**Exercise goal:**
The reply should hold only the lines from the one with "none -> purple tile A2:A5 level 1" to the one with "none -> orange brick F2 level 1", both ends kept, exactly as they appear below, without any pictures.

**Record set:**
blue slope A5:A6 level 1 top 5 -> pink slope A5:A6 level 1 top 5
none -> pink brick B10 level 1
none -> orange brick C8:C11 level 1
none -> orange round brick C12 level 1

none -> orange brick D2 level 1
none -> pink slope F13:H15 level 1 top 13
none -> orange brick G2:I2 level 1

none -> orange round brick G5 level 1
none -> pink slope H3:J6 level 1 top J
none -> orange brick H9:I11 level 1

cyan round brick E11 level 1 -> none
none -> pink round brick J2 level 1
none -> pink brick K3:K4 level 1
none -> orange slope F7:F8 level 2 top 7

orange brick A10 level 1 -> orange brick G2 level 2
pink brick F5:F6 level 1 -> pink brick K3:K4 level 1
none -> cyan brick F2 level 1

---

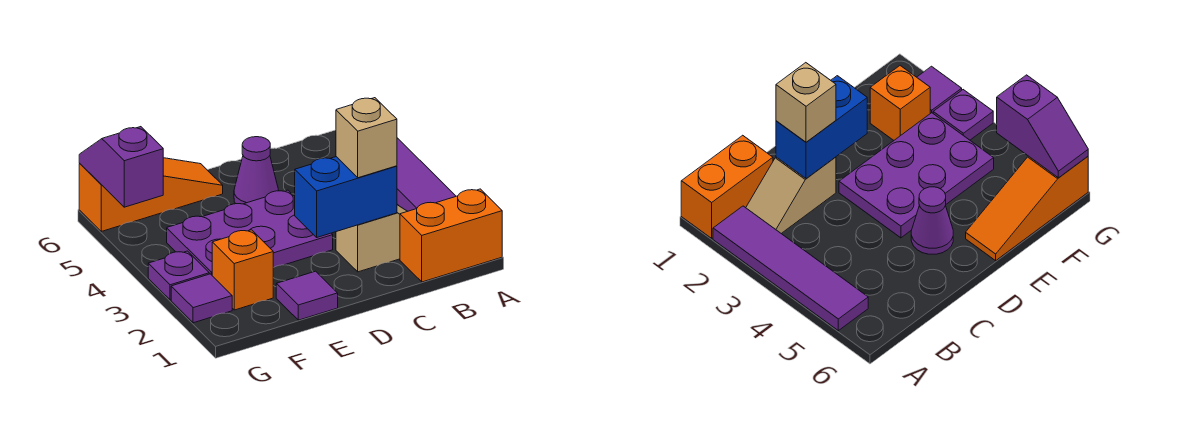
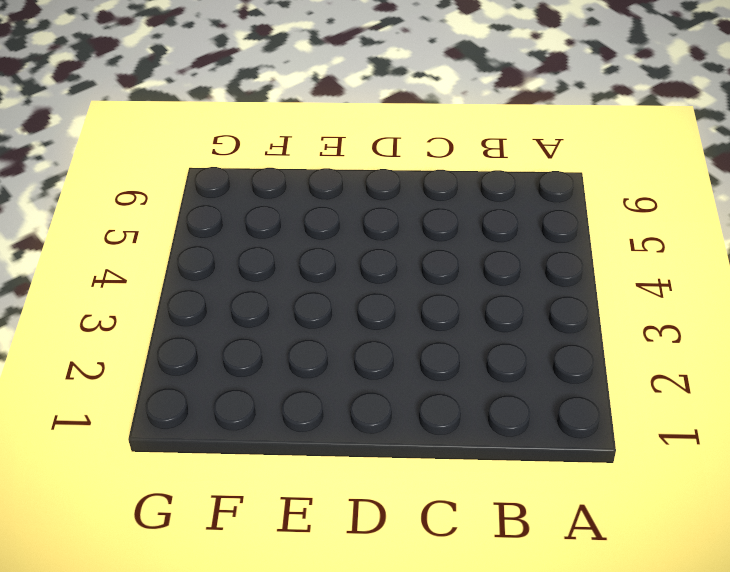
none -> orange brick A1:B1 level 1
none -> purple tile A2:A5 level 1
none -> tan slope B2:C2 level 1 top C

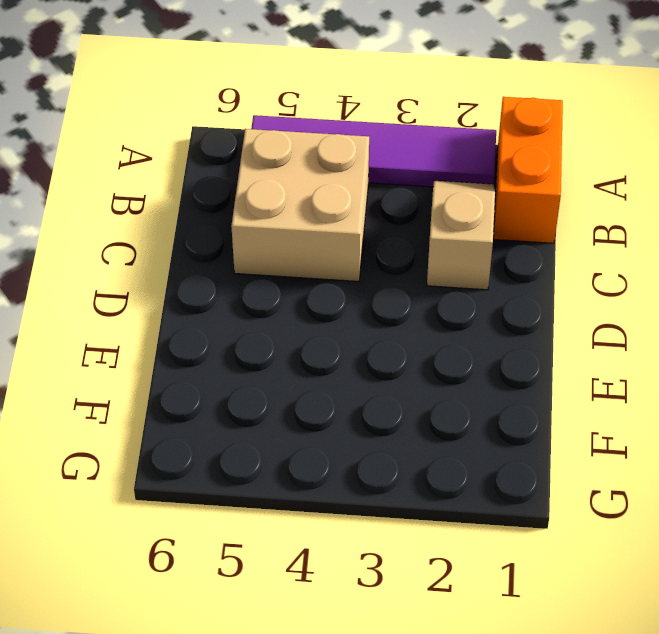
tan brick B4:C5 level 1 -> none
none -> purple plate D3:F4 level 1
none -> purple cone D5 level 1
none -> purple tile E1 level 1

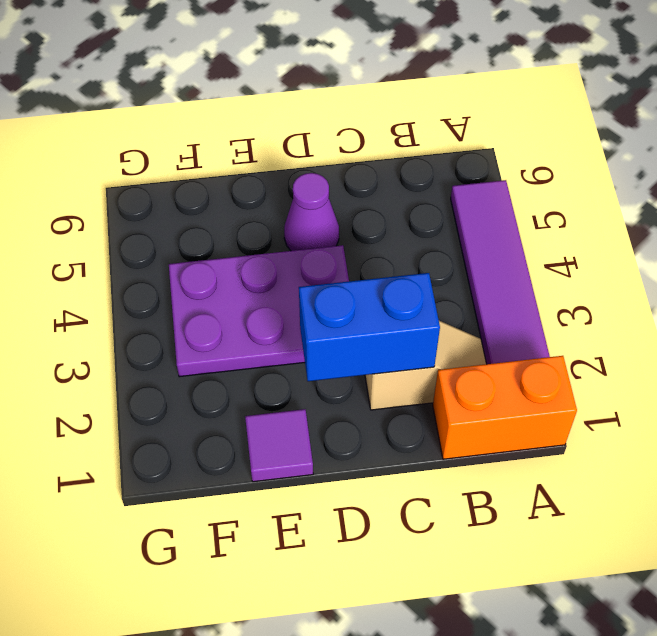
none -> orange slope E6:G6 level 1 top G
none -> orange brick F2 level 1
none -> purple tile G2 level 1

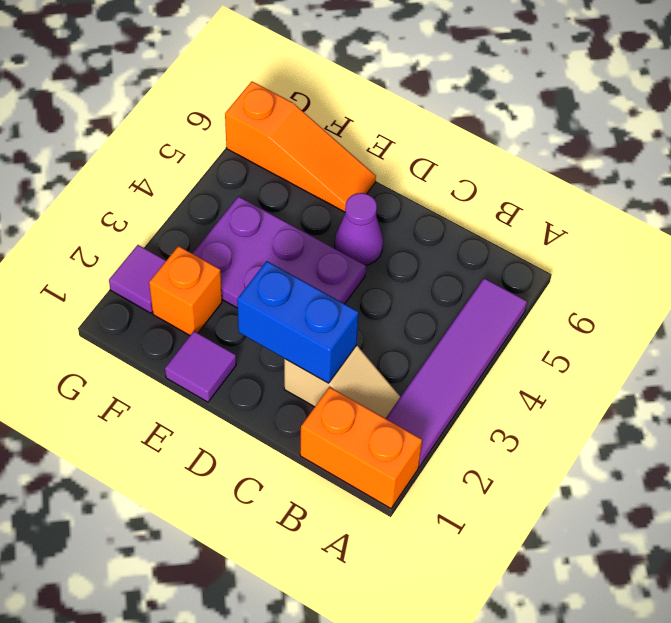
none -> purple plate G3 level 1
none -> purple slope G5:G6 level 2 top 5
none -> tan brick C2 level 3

==

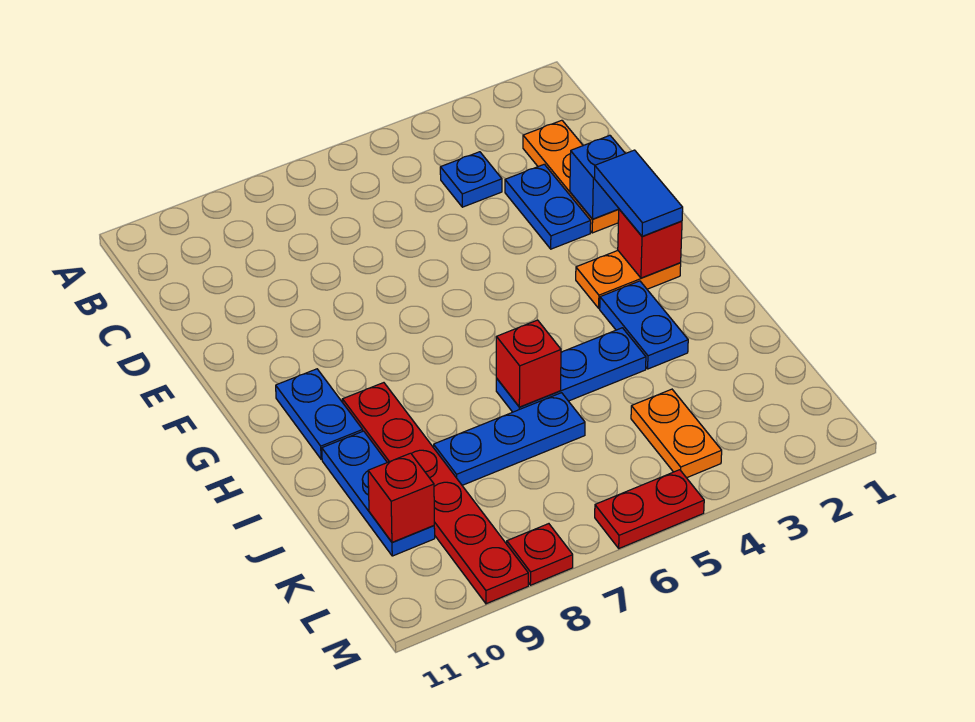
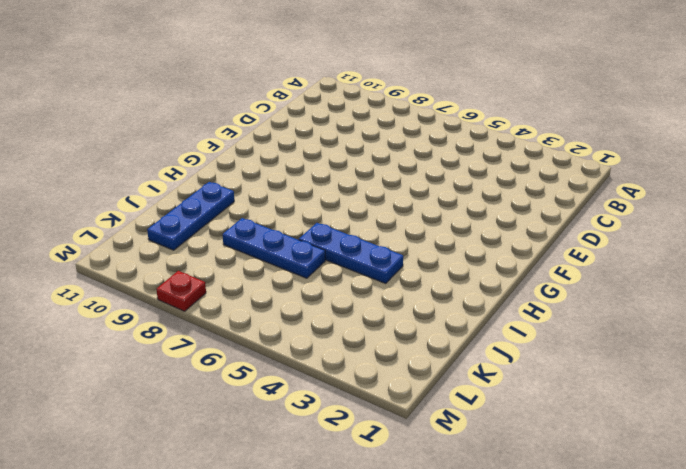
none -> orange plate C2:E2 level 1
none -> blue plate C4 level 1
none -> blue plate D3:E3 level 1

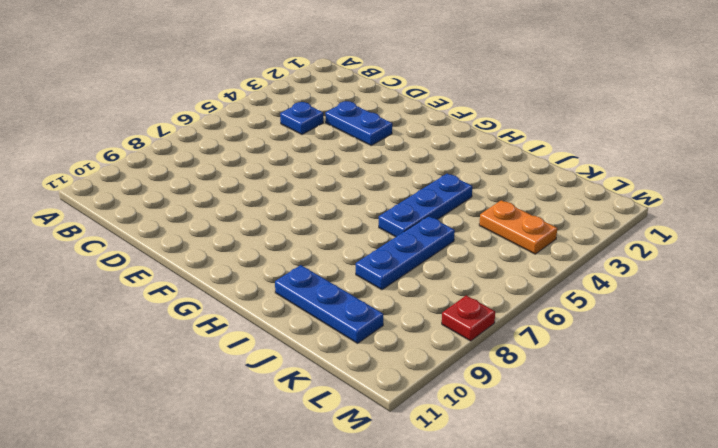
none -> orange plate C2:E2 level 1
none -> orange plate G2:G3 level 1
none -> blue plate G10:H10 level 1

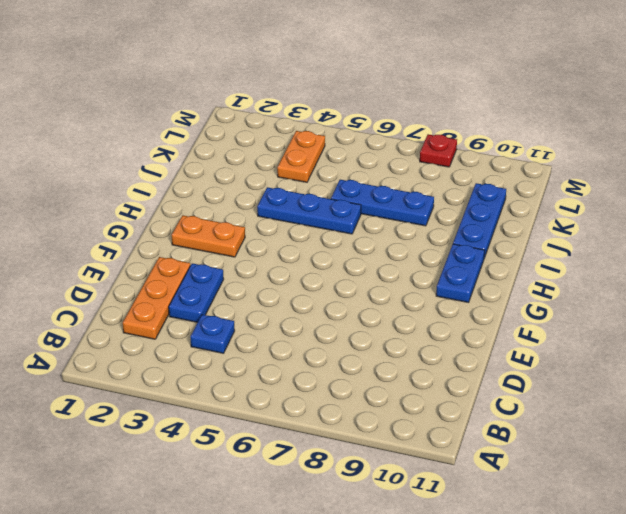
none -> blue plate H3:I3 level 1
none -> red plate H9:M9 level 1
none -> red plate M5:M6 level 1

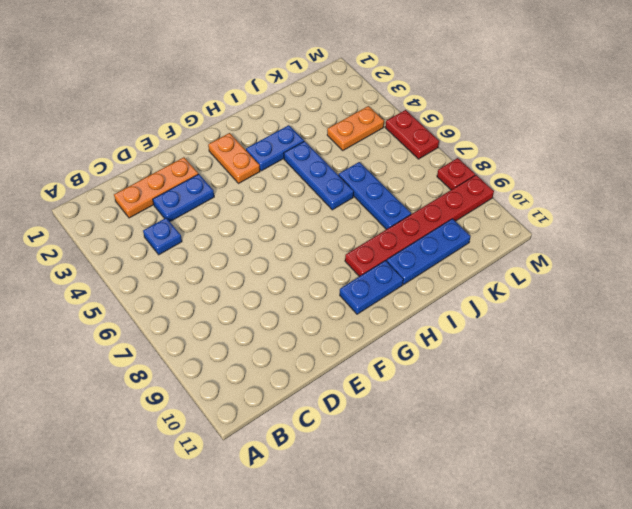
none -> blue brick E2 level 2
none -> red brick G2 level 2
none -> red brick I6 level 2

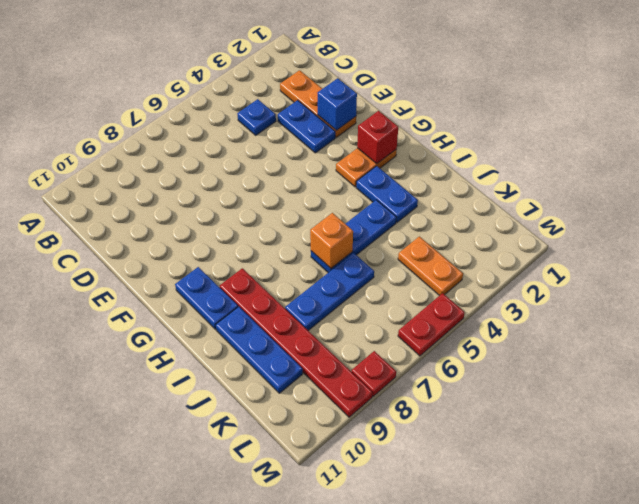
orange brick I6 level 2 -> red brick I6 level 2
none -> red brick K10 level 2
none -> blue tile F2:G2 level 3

**Exercise solution:**
none -> purple tile A2:A5 level 1
none -> tan slope B2:C2 level 1 top C

tan brick B4:C5 level 1 -> none
none -> purple plate D3:F4 level 1
none -> purple cone D5 level 1
none -> purple tile E1 level 1

none -> orange slope E6:G6 level 1 top G
none -> orange brick F2 level 1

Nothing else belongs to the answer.